**Exercise data**.
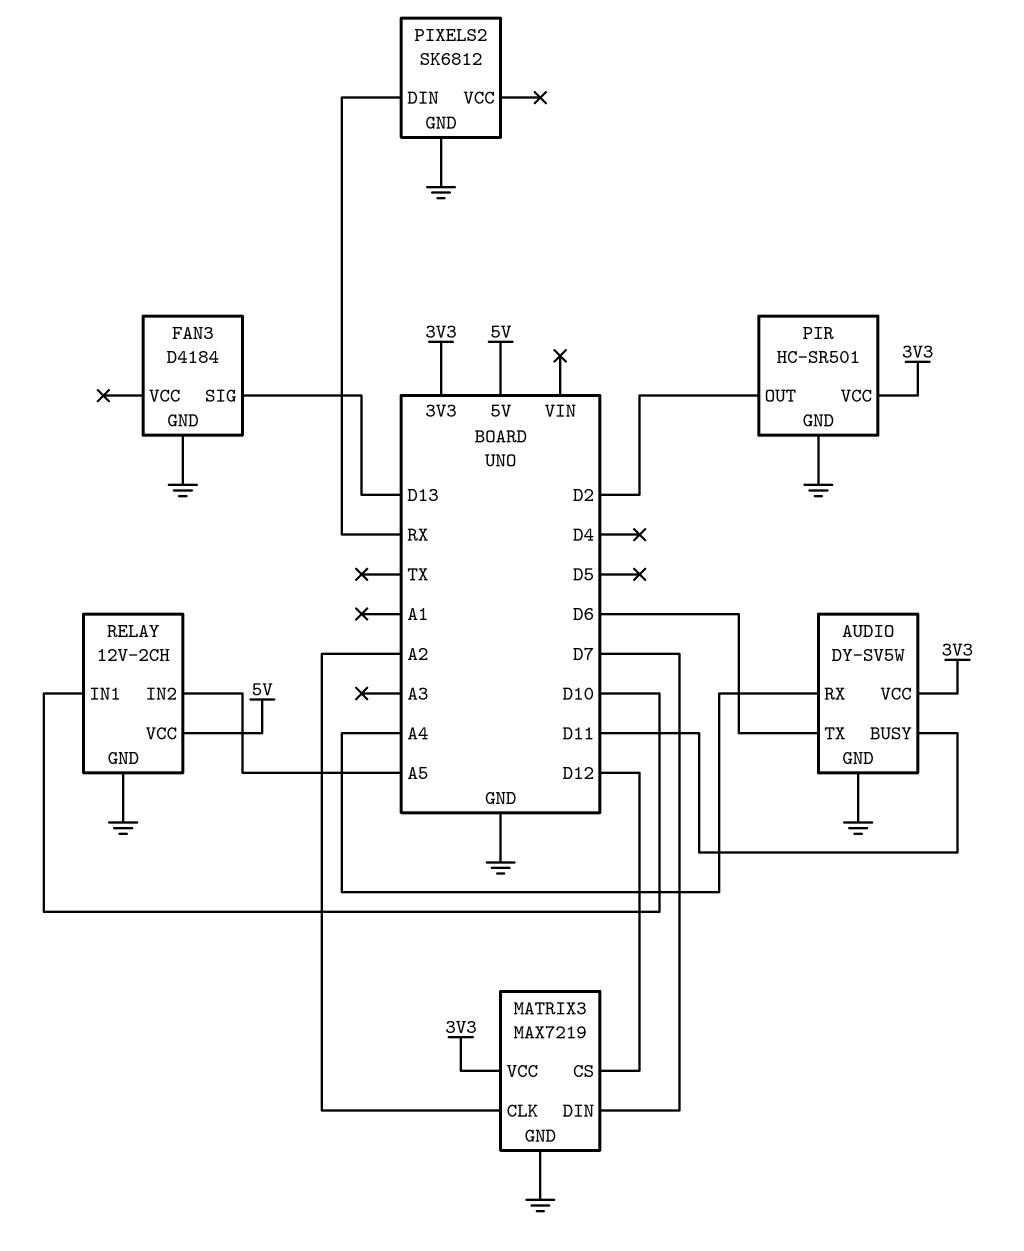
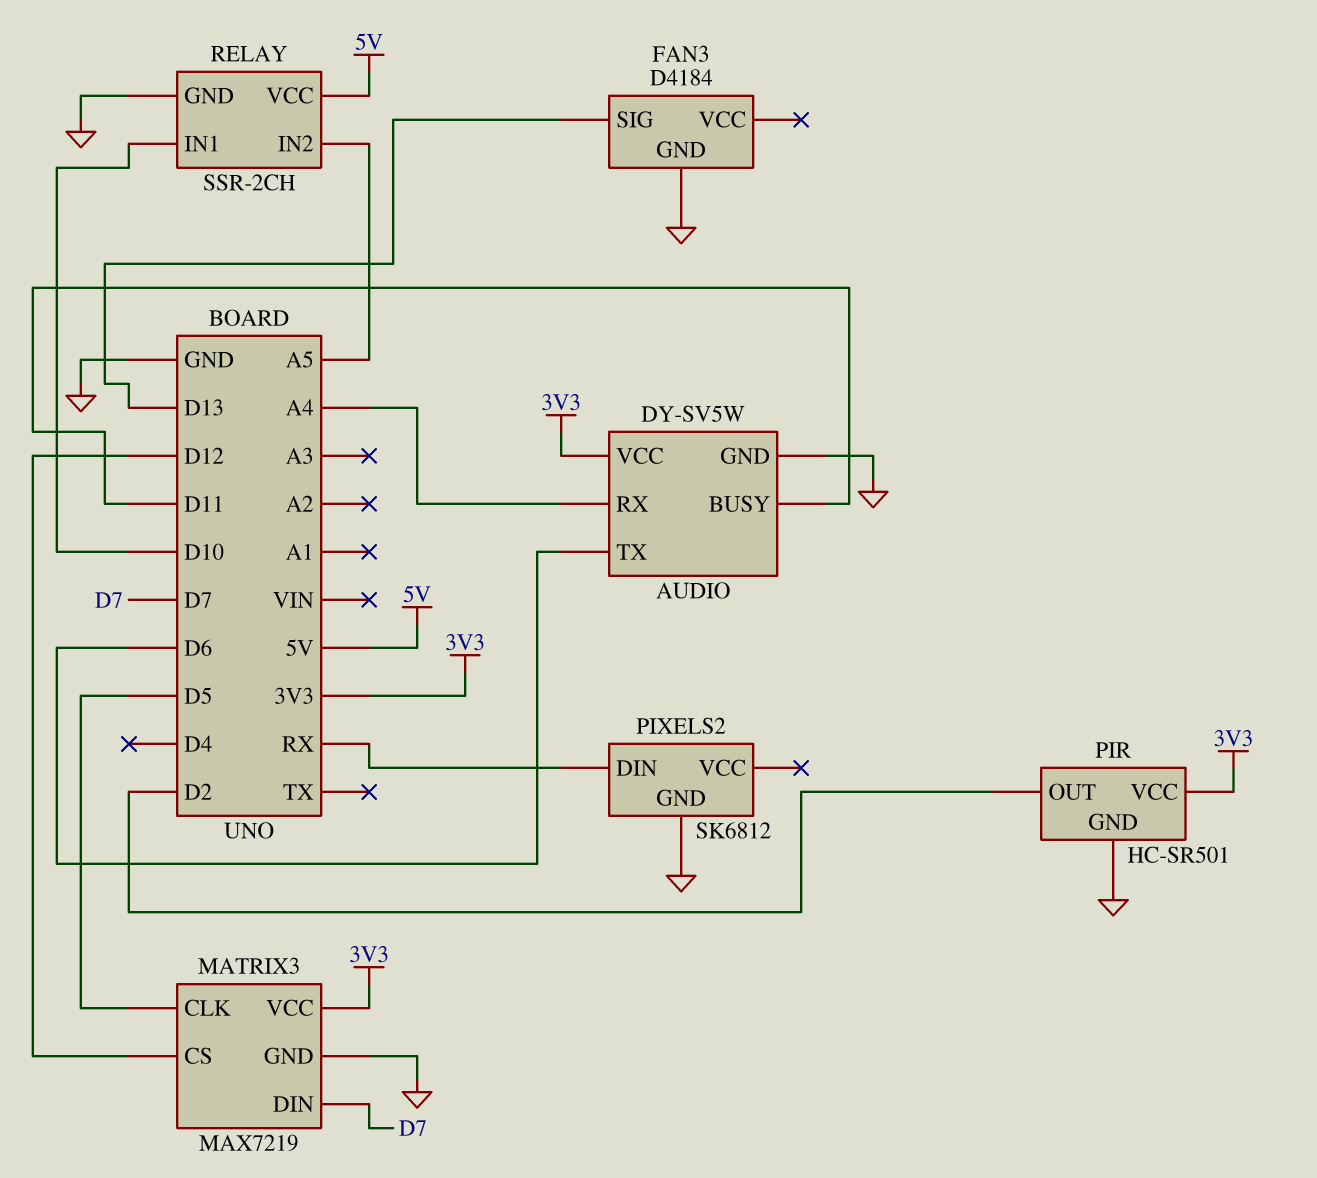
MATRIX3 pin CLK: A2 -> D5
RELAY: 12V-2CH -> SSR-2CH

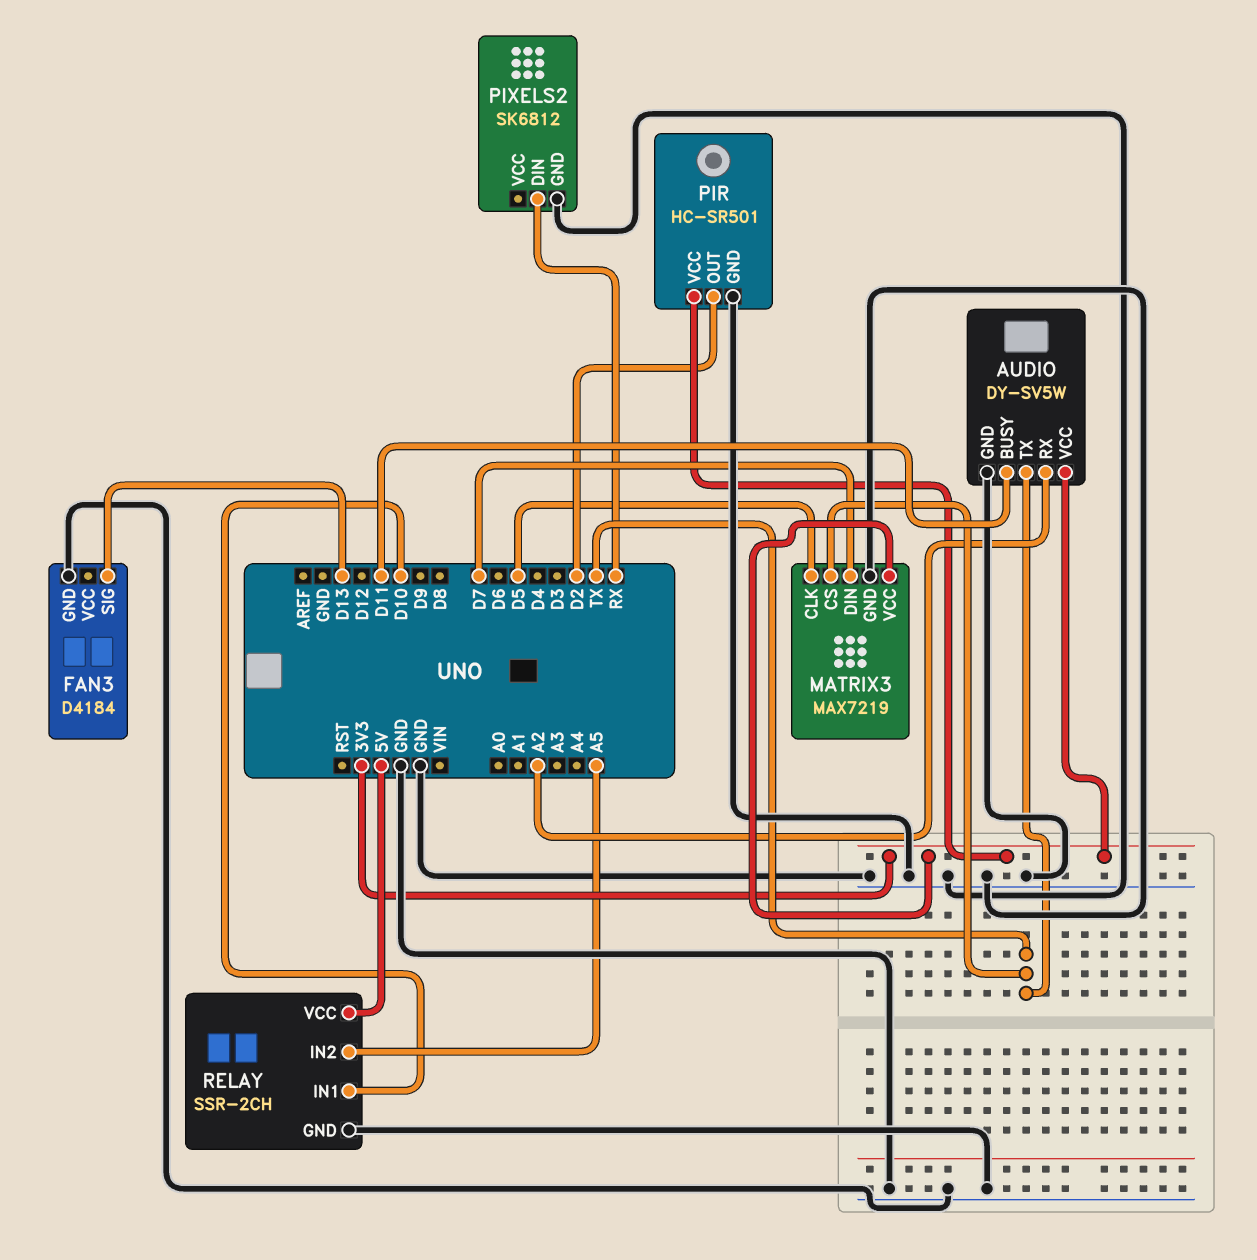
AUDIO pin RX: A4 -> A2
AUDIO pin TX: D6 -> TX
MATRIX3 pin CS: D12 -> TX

---

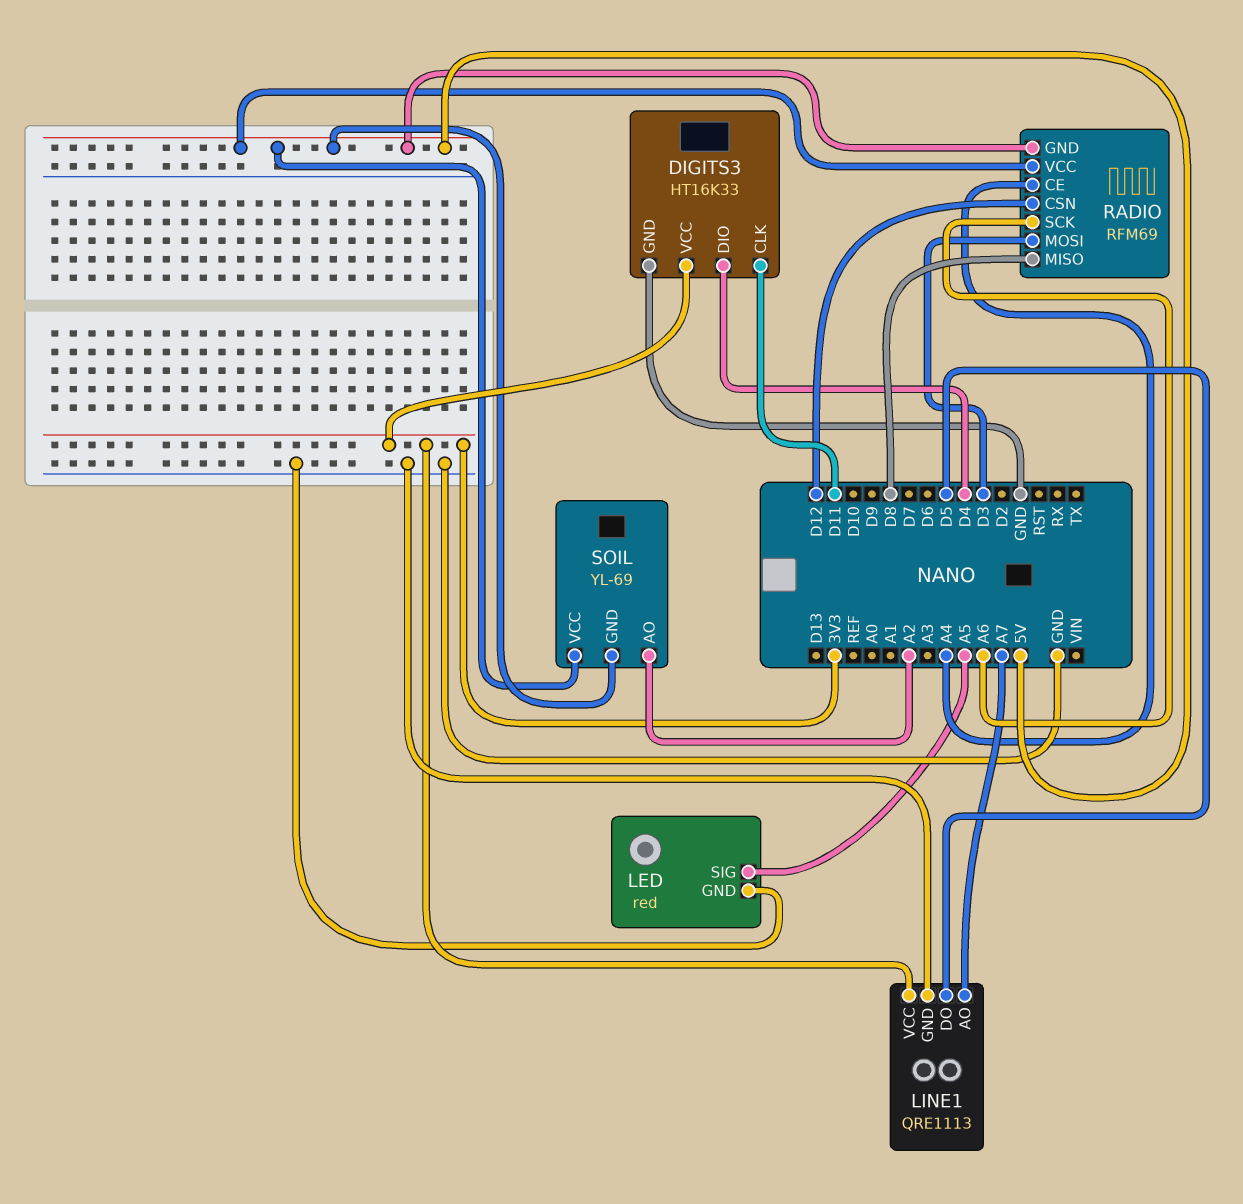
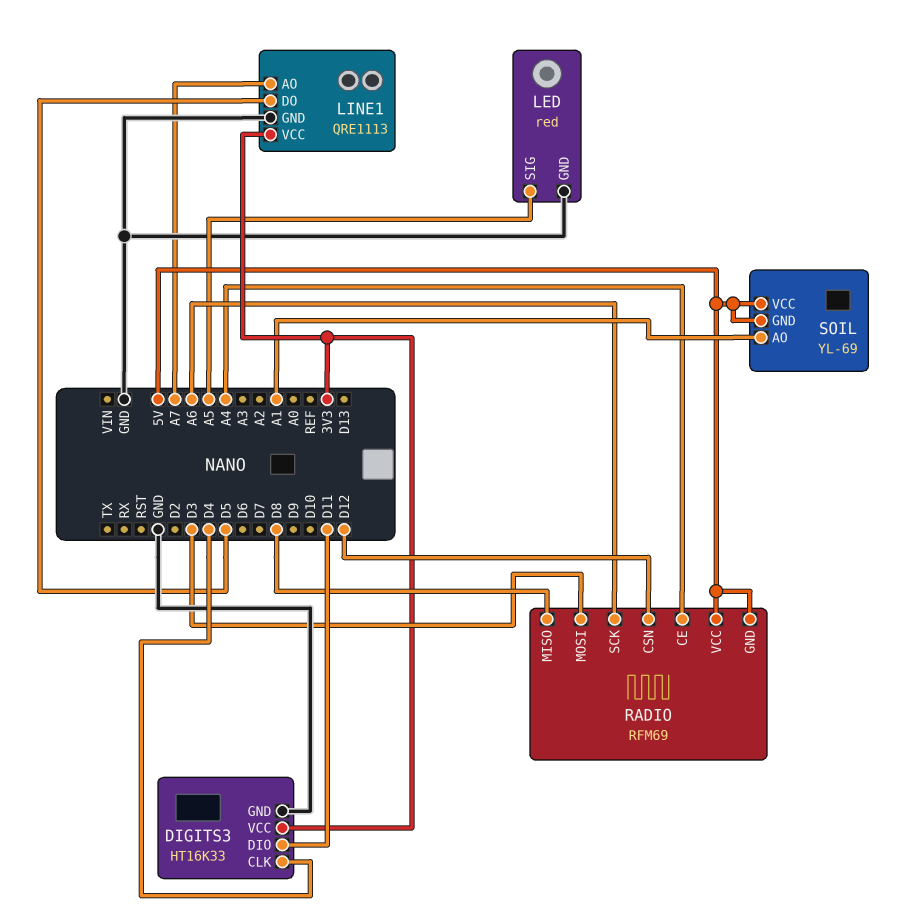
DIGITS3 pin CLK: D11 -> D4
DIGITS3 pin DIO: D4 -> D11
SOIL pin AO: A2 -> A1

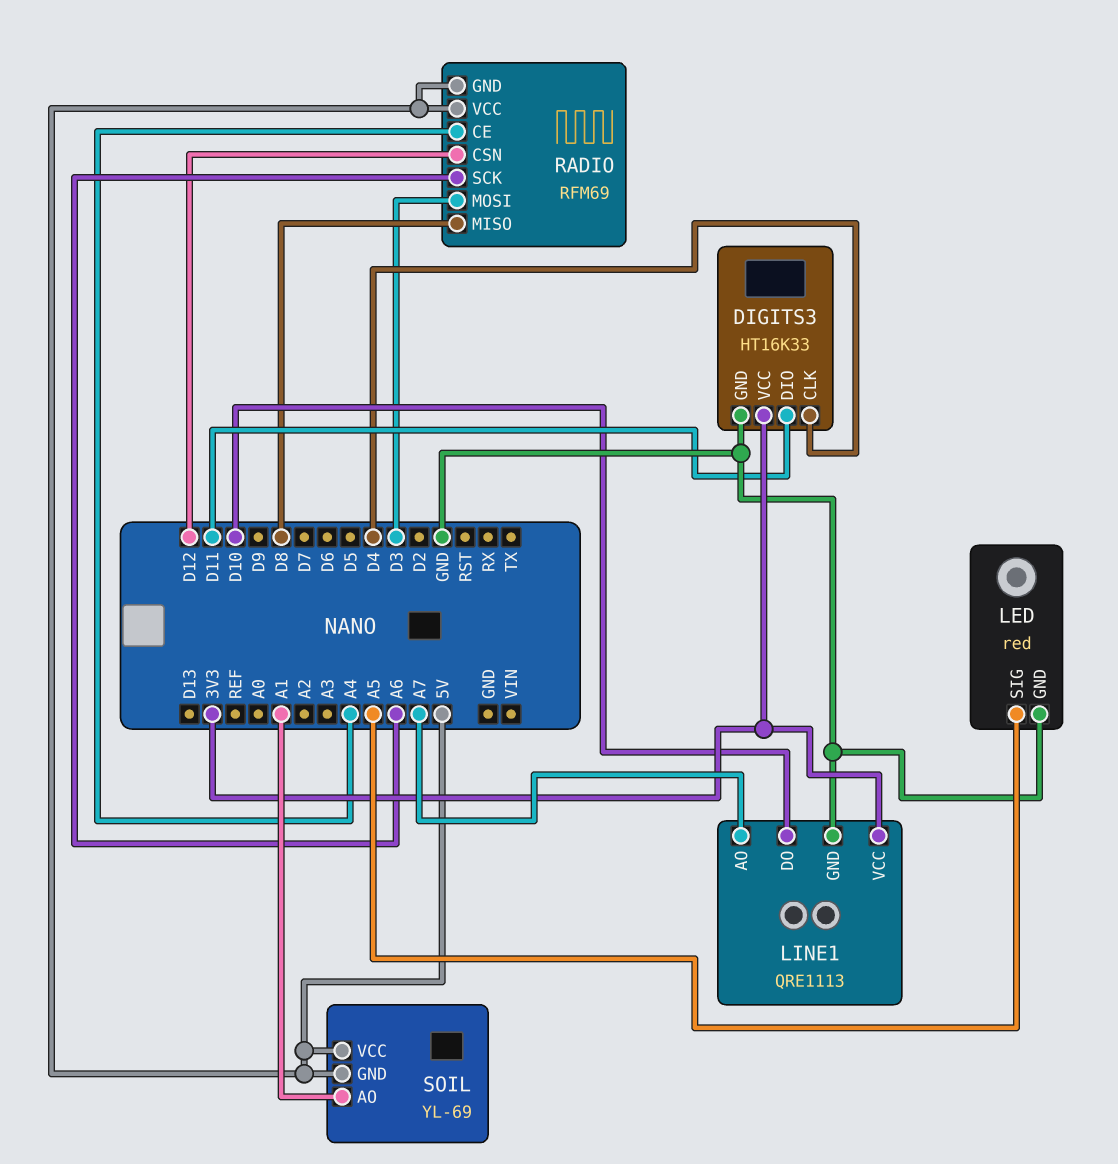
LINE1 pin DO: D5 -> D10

**Work required**. What you return must match the lines above from the one with "MATRIX3 pin CLK: A2 -> D5" through the one with "MATRIX3 pin CS: D12 -> TX" exactly, with both ends included and the pictures excluded.

**Finished task**.
MATRIX3 pin CLK: A2 -> D5
RELAY: 12V-2CH -> SSR-2CH

AUDIO pin RX: A4 -> A2
AUDIO pin TX: D6 -> TX
MATRIX3 pin CS: D12 -> TX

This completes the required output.